Exercise description :: Once the pictures have been set aside, copy every remaining entry exactly.

Information shown START

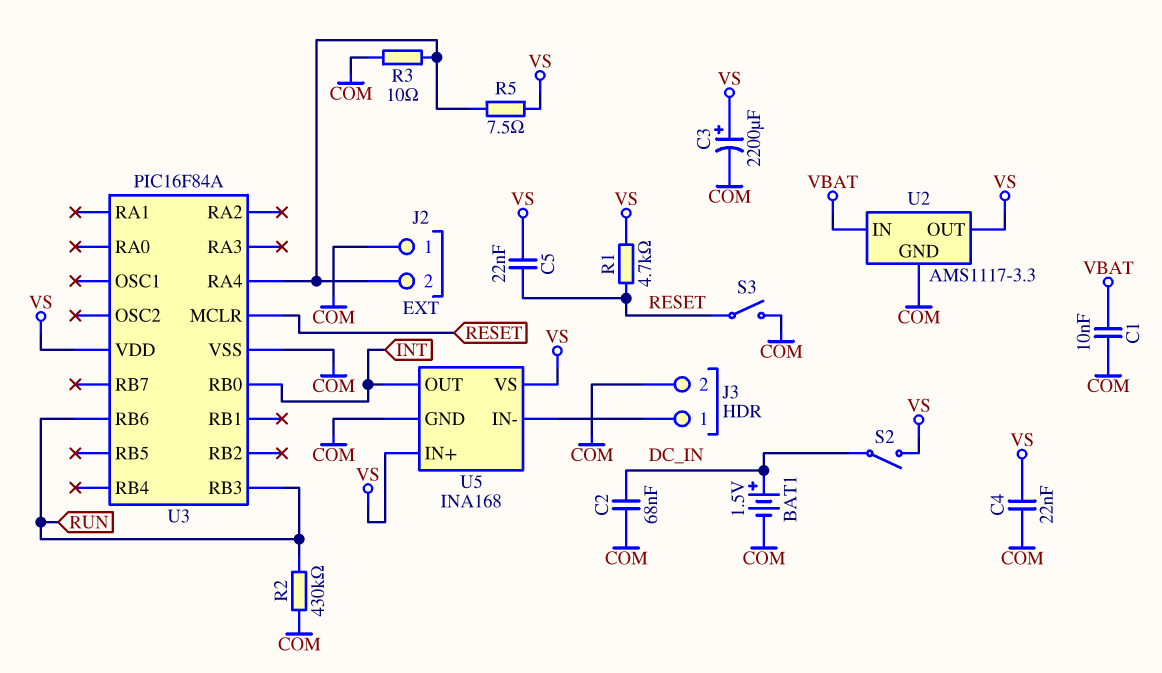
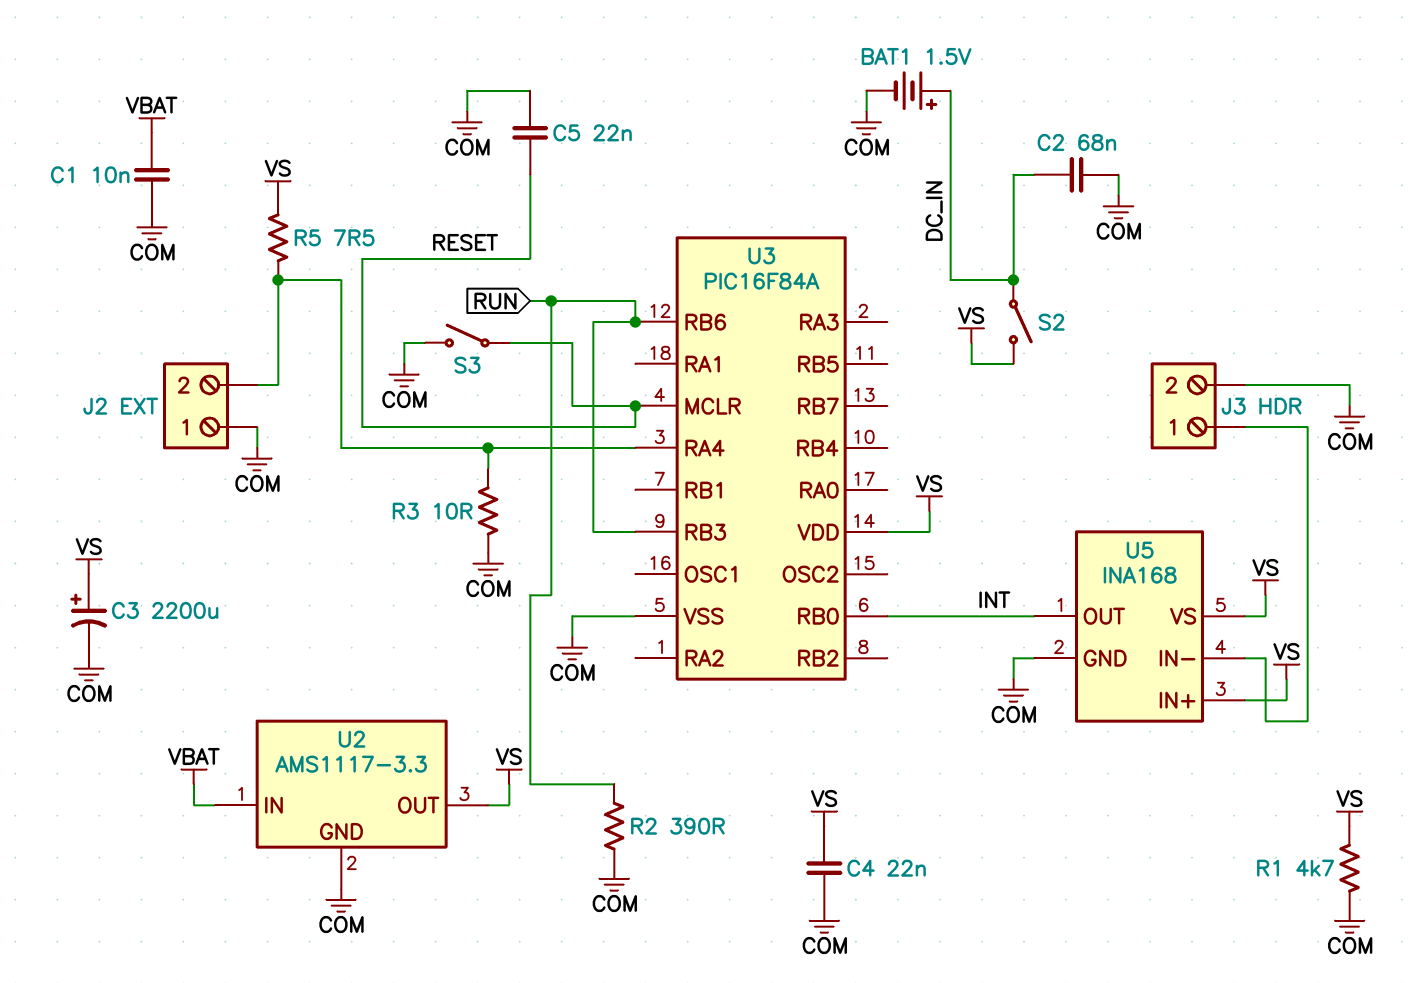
C5: 22nF (RESET, VS) -> 22nF (COM, RESET)
R1: 4.7k (RESET, VS) -> 4.7k (COM, VS)
R2: 430k (COM, RUN) -> 390 (COM, RUN)

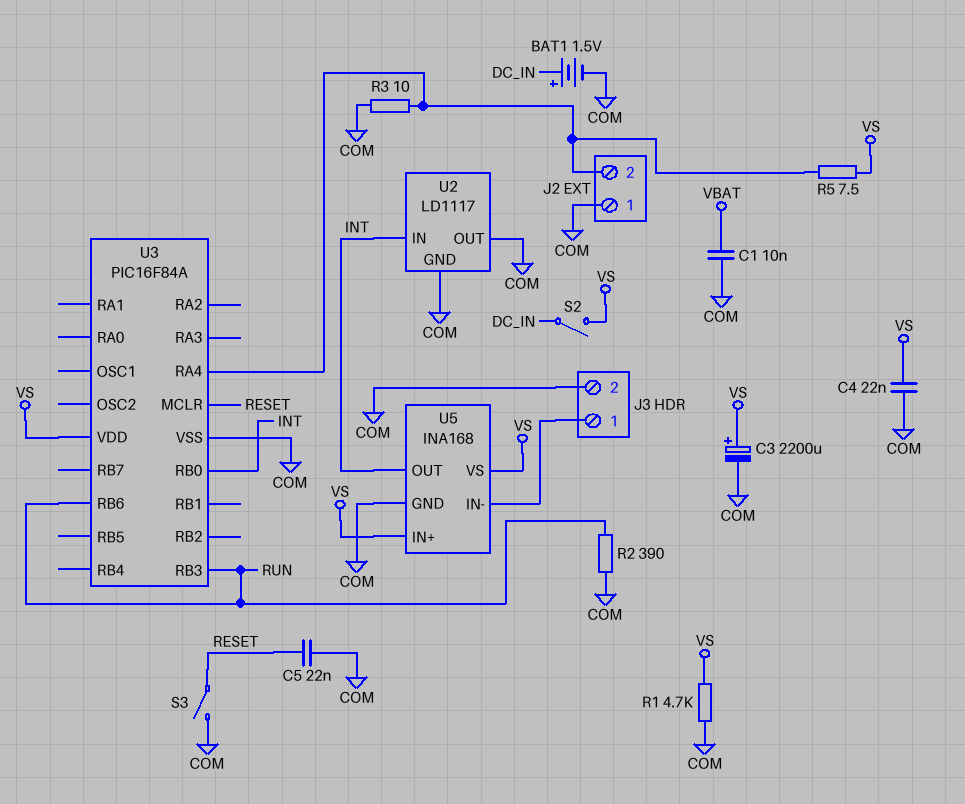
C2: 68nF (COM, DC_IN) -> none
U2: AMS1117-3.3 -> LD1117
U2 pin IN: VBAT -> INT
U2 pin OUT: VS -> COM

Information shown END

Exercise output ::
C5: 22nF (RESET, VS) -> 22nF (COM, RESET)
R1: 4.7k (RESET, VS) -> 4.7k (COM, VS)
R2: 430k (COM, RUN) -> 390 (COM, RUN)

C2: 68nF (COM, DC_IN) -> none
U2: AMS1117-3.3 -> LD1117
U2 pin IN: VBAT -> INT
U2 pin OUT: VS -> COM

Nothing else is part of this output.